> **Study material**:
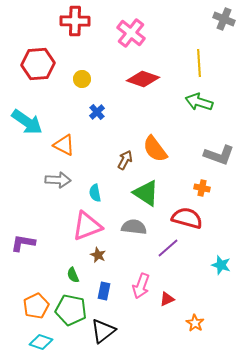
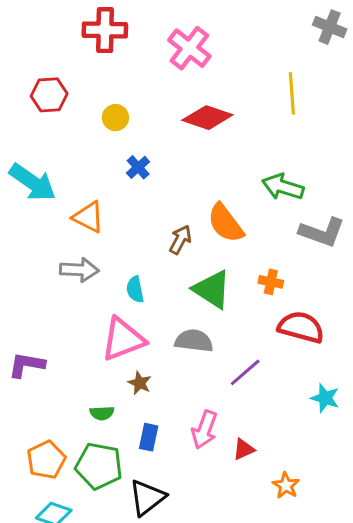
red hexagon: (38, 64) -> (49, 95), size x0.7
green arrow: (199, 102) -> (283, 187), moved
orange cross: (202, 188) -> (271, 282), moved
red semicircle: (187, 218) -> (301, 327), moved
green semicircle: (73, 275) -> (102, 413), turned -70

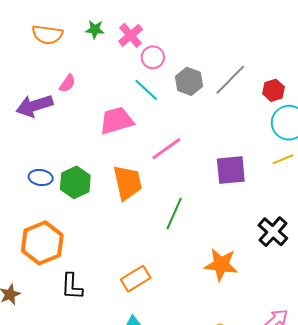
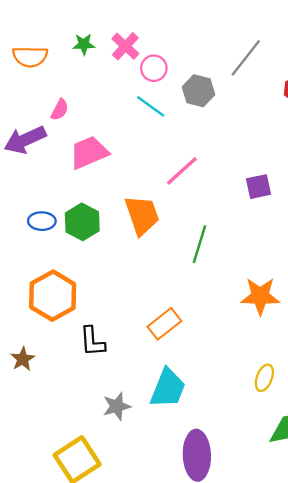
gray line: (230, 80) -> (246, 58), moved
pink trapezoid: (117, 121) -> (89, 152), moved
purple square: (231, 170) -> (259, 187), size x0.7

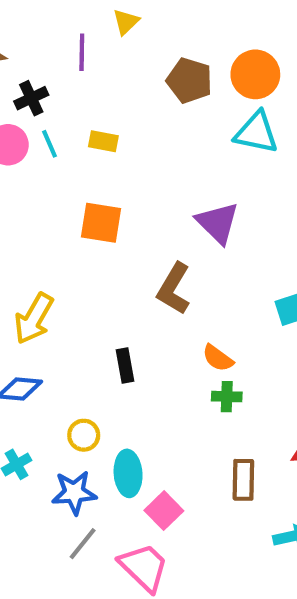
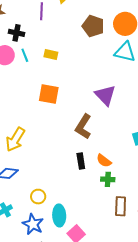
black cross: (31, 98) -> (17, 33), turned 35
black rectangle: (125, 366) -> (81, 161), moved
brown rectangle: (243, 480) -> (121, 206), moved
blue star: (74, 493) -> (33, 224), turned 30

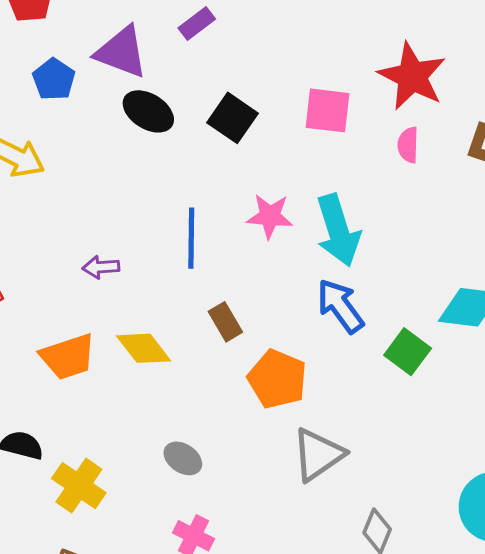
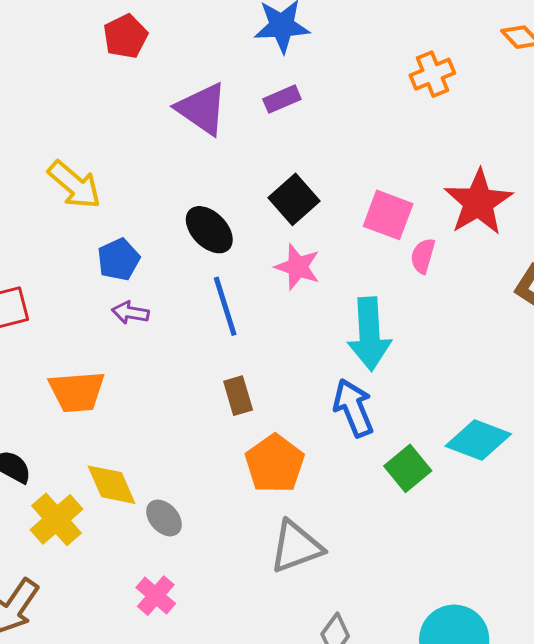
blue pentagon: (54, 79) -> (119, 260), moved
black ellipse: (148, 111) -> (209, 230), moved
pink semicircle: (408, 145) -> (423, 256), moved
pink star: (270, 216) -> (298, 267), moved
blue line: (191, 238) -> (225, 306), turned -32
yellow diamond: (144, 348) -> (111, 485), moved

> **What the exercise asks**:
Among the lines above, which hold the word "moved"? Report each one.

> **Response below**:
green arrow: (199, 102) -> (283, 187), moved
orange cross: (202, 188) -> (271, 282), moved
red semicircle: (187, 218) -> (301, 327), moved
gray line: (230, 80) -> (246, 58), moved
pink trapezoid: (117, 121) -> (89, 152), moved
black rectangle: (125, 366) -> (81, 161), moved
brown rectangle: (243, 480) -> (121, 206), moved
blue pentagon: (54, 79) -> (119, 260), moved
black ellipse: (148, 111) -> (209, 230), moved
pink semicircle: (408, 145) -> (423, 256), moved
pink star: (270, 216) -> (298, 267), moved
yellow diamond: (144, 348) -> (111, 485), moved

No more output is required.